Instructions to follow:
Can you lay out every line of the listing below as a Markdown table with the columns "No." and "Line", skipping blank lines and leaving the pictures out?
------ Data supplied ------
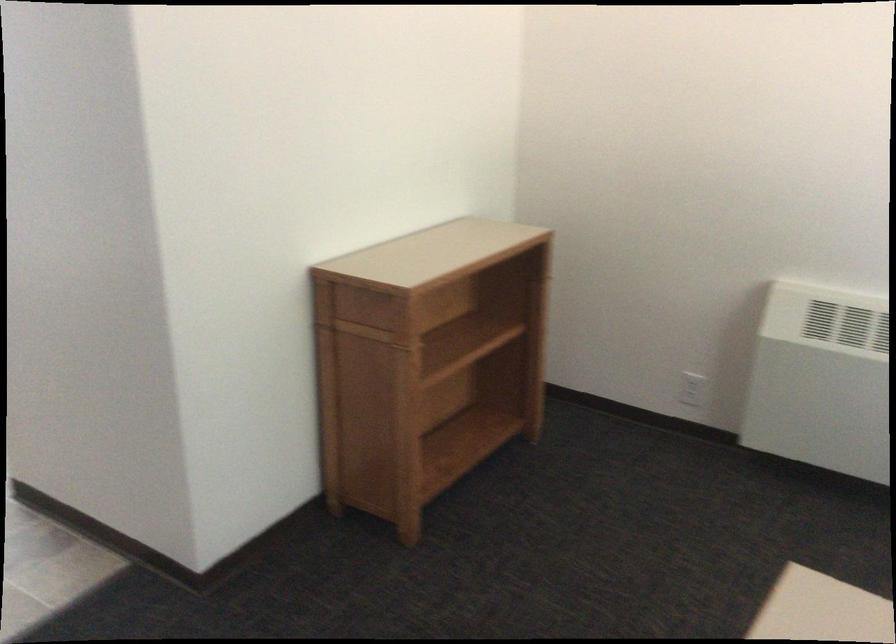
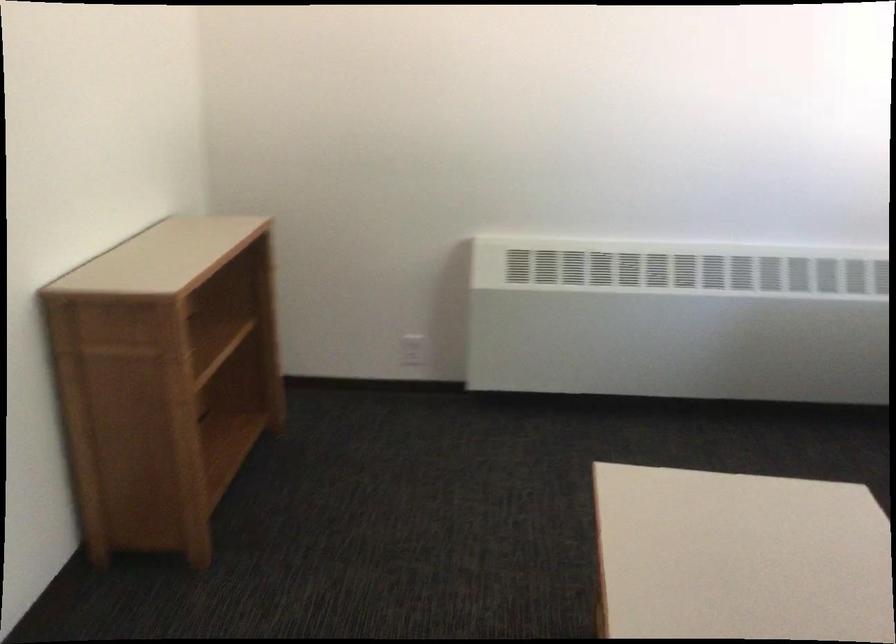
Question: Based on the continuous images, in which direction is the camera rotating? Reply with the corresponding letter.

Choices:
 (A) Left
 (B) Right
 (C) Up
 (D) Down

Answer: (B)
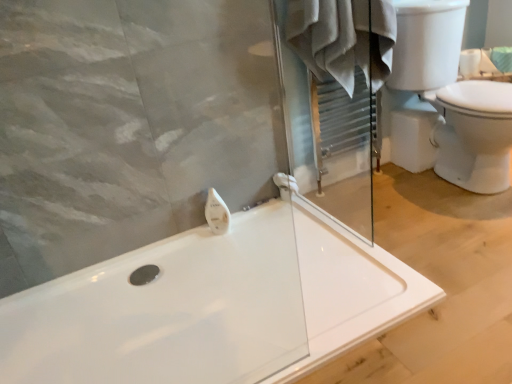
Find the location of a particular element. The image size is (512, 384). vacant space that is to the left of white plastic towel bar at center is located at coordinates (263, 212).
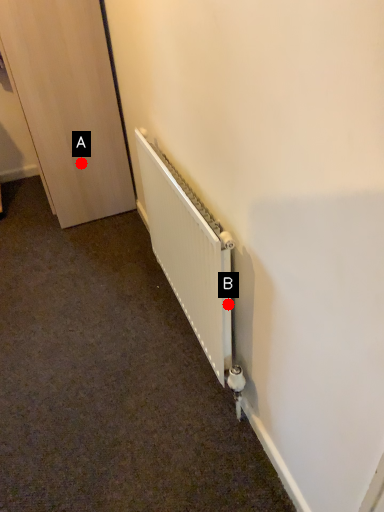
Question: Two points are circled on the image, labeled by A and B beside each circle. Among these points, which one is farthest from the camera?

Choices:
 (A) A is further
 (B) B is further

Answer: (A)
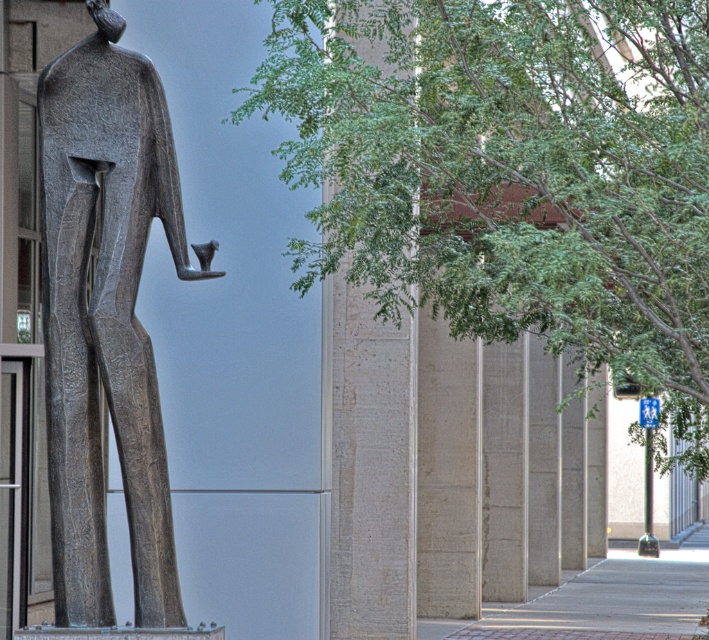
------
Response:
| No. | Line |
|---|---|
| 1 | Question: Based on the continuous images, in which direction is the camera rotating? Reply with the corresponding letter. |
| 2 | Choices: |
| 3 |  (A) Left |
| 4 |  (B) Right |
| 5 |  (C) Up |
| 6 |  (D) Down |
| 7 | Answer: (B) |
| 8 | Find the location of a particular element. The image size is (512, 384). vacant space that is to the left of white plastic towel bar at center is located at coordinates (263, 212). |
| 9 | Question: Two points are circled on the image, labeled by A and B beside each circle. Among these points, which one is farthest from the camera? |
| 10 | Choices: |
| 11 |  (A) A is further |
| 12 |  (B) B is further |
| 13 | Answer: (A) |